▶ PROBLEM DESCRIPTION
In the entries below, find the line containing "JP3 pin 3: N_2 -> +9V" and the line containing "D3: diode BAV21". Copy those two lines and everything between them exactly, and only that.

▶ DATASET RECORDS
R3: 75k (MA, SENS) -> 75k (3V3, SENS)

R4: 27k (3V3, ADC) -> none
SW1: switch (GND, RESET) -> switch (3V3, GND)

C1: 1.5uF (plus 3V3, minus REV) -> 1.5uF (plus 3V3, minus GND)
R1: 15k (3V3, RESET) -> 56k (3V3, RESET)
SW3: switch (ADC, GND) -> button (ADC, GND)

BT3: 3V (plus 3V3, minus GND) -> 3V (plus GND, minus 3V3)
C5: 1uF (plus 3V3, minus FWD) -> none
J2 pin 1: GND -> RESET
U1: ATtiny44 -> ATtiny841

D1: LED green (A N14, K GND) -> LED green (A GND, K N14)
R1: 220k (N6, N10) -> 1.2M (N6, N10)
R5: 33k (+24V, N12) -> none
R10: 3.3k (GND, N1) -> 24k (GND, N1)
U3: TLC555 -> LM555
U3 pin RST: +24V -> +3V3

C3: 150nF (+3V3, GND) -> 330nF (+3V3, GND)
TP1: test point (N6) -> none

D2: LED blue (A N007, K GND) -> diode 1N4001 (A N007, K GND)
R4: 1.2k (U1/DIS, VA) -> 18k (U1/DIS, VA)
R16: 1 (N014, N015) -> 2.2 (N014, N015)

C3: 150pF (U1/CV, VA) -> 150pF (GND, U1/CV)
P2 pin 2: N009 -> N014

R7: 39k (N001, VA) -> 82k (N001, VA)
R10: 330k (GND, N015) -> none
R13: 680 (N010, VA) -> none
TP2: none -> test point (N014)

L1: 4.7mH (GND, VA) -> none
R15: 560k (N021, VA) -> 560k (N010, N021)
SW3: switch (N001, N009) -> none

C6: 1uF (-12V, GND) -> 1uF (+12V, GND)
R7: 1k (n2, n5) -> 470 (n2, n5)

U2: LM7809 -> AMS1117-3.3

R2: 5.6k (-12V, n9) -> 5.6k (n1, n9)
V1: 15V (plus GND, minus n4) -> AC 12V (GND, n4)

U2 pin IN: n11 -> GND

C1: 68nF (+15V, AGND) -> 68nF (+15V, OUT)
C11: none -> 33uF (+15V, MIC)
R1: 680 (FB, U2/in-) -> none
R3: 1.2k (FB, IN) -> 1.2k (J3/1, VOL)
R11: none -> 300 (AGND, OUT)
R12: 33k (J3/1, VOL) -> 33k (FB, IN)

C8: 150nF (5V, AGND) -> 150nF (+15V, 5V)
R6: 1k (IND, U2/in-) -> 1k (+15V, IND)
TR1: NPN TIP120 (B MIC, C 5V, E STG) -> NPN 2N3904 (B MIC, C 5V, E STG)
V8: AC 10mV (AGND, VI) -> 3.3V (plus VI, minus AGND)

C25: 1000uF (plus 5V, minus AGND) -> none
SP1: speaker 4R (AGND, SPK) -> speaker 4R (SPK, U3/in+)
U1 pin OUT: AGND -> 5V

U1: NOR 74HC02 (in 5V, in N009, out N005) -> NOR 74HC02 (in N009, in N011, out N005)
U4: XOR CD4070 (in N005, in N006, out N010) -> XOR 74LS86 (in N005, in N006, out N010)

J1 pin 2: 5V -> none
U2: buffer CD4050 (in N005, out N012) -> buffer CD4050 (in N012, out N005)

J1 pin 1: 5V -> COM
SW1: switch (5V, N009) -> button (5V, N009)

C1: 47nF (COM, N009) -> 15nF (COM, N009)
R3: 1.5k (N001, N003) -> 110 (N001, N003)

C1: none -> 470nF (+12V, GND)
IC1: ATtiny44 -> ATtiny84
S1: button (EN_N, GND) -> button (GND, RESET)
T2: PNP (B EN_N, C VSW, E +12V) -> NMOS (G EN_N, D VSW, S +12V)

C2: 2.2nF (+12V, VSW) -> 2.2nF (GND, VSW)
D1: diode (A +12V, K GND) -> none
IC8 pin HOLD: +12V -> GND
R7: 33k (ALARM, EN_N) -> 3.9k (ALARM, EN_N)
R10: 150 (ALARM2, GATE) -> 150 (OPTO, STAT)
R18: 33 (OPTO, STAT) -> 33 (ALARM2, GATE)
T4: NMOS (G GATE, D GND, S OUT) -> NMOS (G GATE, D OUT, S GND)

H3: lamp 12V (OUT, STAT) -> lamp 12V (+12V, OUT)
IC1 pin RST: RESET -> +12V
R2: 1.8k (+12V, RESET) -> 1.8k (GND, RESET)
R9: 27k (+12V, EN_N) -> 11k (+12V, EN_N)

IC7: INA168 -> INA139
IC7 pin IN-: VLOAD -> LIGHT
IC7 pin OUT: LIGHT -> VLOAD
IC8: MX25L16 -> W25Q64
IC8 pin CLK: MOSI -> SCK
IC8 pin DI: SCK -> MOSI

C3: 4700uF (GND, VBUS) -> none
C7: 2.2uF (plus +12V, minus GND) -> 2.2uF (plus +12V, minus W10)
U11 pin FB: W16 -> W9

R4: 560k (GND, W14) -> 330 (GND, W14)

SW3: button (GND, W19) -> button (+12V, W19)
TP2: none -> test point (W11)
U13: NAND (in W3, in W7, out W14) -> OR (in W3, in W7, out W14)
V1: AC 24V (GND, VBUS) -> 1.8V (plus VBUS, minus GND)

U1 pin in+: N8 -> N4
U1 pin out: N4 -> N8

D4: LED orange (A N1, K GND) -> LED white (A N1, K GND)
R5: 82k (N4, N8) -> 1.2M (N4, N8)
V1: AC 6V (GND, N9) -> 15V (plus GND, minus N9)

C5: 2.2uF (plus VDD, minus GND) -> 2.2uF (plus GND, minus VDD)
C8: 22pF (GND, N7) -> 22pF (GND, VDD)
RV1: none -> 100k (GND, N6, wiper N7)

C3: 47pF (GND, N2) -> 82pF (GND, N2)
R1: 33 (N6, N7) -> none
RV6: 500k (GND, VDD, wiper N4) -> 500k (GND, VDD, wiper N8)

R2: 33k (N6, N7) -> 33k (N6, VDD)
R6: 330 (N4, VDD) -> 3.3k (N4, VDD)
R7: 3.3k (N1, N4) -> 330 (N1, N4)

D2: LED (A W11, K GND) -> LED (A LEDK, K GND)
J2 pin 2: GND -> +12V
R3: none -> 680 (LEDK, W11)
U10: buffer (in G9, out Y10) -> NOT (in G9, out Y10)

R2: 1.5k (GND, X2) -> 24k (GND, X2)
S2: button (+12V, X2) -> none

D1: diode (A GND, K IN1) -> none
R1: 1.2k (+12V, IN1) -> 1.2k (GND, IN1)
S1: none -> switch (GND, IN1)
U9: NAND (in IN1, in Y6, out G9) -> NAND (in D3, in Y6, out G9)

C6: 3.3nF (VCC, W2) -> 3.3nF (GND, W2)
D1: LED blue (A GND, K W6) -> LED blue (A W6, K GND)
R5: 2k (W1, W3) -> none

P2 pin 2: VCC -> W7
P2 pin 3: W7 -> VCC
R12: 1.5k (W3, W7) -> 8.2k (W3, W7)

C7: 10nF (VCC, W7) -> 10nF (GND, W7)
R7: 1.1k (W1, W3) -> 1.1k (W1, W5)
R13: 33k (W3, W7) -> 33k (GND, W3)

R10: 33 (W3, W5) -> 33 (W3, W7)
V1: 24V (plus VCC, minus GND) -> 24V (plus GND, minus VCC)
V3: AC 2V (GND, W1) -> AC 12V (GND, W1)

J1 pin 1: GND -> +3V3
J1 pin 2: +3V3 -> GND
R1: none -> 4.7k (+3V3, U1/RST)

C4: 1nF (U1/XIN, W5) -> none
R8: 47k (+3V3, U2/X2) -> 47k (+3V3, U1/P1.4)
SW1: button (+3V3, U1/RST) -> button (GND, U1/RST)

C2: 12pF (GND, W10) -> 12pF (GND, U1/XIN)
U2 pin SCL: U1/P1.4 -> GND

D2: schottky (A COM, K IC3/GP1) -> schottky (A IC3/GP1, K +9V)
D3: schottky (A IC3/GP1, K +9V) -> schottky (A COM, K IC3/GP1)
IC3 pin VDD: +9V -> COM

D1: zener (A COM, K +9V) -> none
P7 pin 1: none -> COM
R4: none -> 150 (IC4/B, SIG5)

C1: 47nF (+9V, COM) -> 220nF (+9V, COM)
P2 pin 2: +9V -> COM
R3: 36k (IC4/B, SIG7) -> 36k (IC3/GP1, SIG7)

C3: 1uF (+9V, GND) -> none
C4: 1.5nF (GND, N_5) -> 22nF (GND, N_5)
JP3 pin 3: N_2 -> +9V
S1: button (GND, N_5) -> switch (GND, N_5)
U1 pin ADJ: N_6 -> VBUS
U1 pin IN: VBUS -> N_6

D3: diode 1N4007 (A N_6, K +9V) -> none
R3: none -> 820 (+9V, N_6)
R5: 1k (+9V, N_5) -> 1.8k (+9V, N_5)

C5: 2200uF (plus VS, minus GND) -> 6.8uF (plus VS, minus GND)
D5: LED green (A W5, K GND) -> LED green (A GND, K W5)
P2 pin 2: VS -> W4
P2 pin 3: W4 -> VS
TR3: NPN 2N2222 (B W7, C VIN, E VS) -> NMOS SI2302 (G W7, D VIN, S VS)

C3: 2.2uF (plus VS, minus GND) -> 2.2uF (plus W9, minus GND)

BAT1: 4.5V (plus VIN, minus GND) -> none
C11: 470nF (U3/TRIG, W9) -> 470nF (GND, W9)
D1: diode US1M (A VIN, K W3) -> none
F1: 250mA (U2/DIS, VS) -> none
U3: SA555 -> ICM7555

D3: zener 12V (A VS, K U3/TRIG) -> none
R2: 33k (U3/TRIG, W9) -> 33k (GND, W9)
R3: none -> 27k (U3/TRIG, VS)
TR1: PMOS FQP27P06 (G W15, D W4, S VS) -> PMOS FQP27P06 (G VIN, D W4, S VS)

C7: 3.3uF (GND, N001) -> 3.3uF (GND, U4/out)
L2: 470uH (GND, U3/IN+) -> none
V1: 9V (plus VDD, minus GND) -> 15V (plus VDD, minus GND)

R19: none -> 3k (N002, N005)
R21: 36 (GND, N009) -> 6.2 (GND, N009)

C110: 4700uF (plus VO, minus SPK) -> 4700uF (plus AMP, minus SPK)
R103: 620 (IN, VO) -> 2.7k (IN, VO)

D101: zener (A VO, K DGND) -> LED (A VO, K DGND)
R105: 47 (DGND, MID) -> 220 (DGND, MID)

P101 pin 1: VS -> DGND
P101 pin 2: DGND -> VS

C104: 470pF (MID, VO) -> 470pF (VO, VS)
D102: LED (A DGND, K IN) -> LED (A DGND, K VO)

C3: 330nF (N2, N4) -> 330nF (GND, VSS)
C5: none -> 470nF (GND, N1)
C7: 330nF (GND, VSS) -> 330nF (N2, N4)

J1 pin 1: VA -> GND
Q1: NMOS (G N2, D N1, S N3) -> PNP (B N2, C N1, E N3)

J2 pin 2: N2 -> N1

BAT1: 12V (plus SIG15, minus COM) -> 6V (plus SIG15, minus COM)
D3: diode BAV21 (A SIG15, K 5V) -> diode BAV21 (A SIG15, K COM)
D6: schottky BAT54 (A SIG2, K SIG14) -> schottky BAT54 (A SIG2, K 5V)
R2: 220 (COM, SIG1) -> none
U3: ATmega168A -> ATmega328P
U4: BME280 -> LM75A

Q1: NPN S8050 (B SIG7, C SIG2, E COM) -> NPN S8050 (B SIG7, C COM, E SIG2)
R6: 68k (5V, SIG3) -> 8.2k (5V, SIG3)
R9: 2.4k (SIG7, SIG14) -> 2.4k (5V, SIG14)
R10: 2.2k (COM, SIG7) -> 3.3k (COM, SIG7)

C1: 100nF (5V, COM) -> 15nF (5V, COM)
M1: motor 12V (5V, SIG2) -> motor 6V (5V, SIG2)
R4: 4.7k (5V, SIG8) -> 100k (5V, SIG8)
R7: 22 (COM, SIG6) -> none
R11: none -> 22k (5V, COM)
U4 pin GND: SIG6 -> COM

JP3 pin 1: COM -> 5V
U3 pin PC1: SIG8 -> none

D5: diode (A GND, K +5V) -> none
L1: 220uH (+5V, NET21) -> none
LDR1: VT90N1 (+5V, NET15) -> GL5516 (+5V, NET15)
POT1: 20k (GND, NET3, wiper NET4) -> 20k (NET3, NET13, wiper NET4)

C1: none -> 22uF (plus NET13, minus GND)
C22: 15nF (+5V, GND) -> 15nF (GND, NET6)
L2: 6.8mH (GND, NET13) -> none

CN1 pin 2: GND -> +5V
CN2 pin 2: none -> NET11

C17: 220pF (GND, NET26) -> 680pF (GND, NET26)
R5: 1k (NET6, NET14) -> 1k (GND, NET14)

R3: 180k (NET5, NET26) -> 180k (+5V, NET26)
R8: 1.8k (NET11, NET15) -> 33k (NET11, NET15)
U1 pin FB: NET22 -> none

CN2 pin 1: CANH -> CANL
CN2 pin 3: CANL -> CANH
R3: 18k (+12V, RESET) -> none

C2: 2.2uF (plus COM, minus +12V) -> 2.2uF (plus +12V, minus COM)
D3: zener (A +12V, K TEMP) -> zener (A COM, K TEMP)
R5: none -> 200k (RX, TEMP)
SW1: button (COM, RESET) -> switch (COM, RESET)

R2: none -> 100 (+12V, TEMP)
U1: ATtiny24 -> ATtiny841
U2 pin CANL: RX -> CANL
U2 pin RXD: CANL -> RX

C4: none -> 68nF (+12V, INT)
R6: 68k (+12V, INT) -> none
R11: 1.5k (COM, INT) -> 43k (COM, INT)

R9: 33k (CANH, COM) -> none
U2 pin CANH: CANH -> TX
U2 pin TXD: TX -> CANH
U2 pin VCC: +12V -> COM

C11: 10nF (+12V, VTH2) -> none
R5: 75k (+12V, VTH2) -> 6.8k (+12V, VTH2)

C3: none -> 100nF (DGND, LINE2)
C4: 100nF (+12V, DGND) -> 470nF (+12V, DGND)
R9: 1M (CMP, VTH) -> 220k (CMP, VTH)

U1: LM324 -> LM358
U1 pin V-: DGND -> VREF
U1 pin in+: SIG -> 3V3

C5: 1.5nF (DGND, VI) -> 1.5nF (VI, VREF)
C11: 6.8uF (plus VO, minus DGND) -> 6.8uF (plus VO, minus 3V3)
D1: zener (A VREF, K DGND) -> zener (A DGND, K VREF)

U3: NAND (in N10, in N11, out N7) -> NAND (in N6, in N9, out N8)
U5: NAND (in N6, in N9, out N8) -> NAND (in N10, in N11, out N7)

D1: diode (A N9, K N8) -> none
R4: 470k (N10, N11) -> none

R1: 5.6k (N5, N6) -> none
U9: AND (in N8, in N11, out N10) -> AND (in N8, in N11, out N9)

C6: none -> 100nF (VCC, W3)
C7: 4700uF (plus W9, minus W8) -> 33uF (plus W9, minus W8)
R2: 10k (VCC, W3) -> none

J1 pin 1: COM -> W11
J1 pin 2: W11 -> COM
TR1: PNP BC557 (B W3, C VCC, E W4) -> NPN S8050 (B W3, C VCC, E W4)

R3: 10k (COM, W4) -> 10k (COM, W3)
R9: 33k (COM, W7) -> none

▶ ANSWER FOR THIS EXERCISE
JP3 pin 3: N_2 -> +9V
S1: button (GND, N_5) -> switch (GND, N_5)
U1 pin ADJ: N_6 -> VBUS
U1 pin IN: VBUS -> N_6

D3: diode 1N4007 (A N_6, K +9V) -> none
R3: none -> 820 (+9V, N_6)
R5: 1k (+9V, N_5) -> 1.8k (+9V, N_5)

C5: 2200uF (plus VS, minus GND) -> 6.8uF (plus VS, minus GND)
D5: LED green (A W5, K GND) -> LED green (A GND, K W5)
P2 pin 2: VS -> W4
P2 pin 3: W4 -> VS
TR3: NPN 2N2222 (B W7, C VIN, E VS) -> NMOS SI2302 (G W7, D VIN, S VS)

C3: 2.2uF (plus VS, minus GND) -> 2.2uF (plus W9, minus GND)

BAT1: 4.5V (plus VIN, minus GND) -> none
C11: 470nF (U3/TRIG, W9) -> 470nF (GND, W9)
D1: diode US1M (A VIN, K W3) -> none
F1: 250mA (U2/DIS, VS) -> none
U3: SA555 -> ICM7555

D3: zener 12V (A VS, K U3/TRIG) -> none
R2: 33k (U3/TRIG, W9) -> 33k (GND, W9)
R3: none -> 27k (U3/TRIG, VS)
TR1: PMOS FQP27P06 (G W15, D W4, S VS) -> PMOS FQP27P06 (G VIN, D W4, S VS)

C7: 3.3uF (GND, N001) -> 3.3uF (GND, U4/out)
L2: 470uH (GND, U3/IN+) -> none
V1: 9V (plus VDD, minus GND) -> 15V (plus VDD, minus GND)

R19: none -> 3k (N002, N005)
R21: 36 (GND, N009) -> 6.2 (GND, N009)

C110: 4700uF (plus VO, minus SPK) -> 4700uF (plus AMP, minus SPK)
R103: 620 (IN, VO) -> 2.7k (IN, VO)

D101: zener (A VO, K DGND) -> LED (A VO, K DGND)
R105: 47 (DGND, MID) -> 220 (DGND, MID)

P101 pin 1: VS -> DGND
P101 pin 2: DGND -> VS

C104: 470pF (MID, VO) -> 470pF (VO, VS)
D102: LED (A DGND, K IN) -> LED (A DGND, K VO)

C3: 330nF (N2, N4) -> 330nF (GND, VSS)
C5: none -> 470nF (GND, N1)
C7: 330nF (GND, VSS) -> 330nF (N2, N4)

J1 pin 1: VA -> GND
Q1: NMOS (G N2, D N1, S N3) -> PNP (B N2, C N1, E N3)

J2 pin 2: N2 -> N1

BAT1: 12V (plus SIG15, minus COM) -> 6V (plus SIG15, minus COM)
D3: diode BAV21 (A SIG15, K 5V) -> diode BAV21 (A SIG15, K COM)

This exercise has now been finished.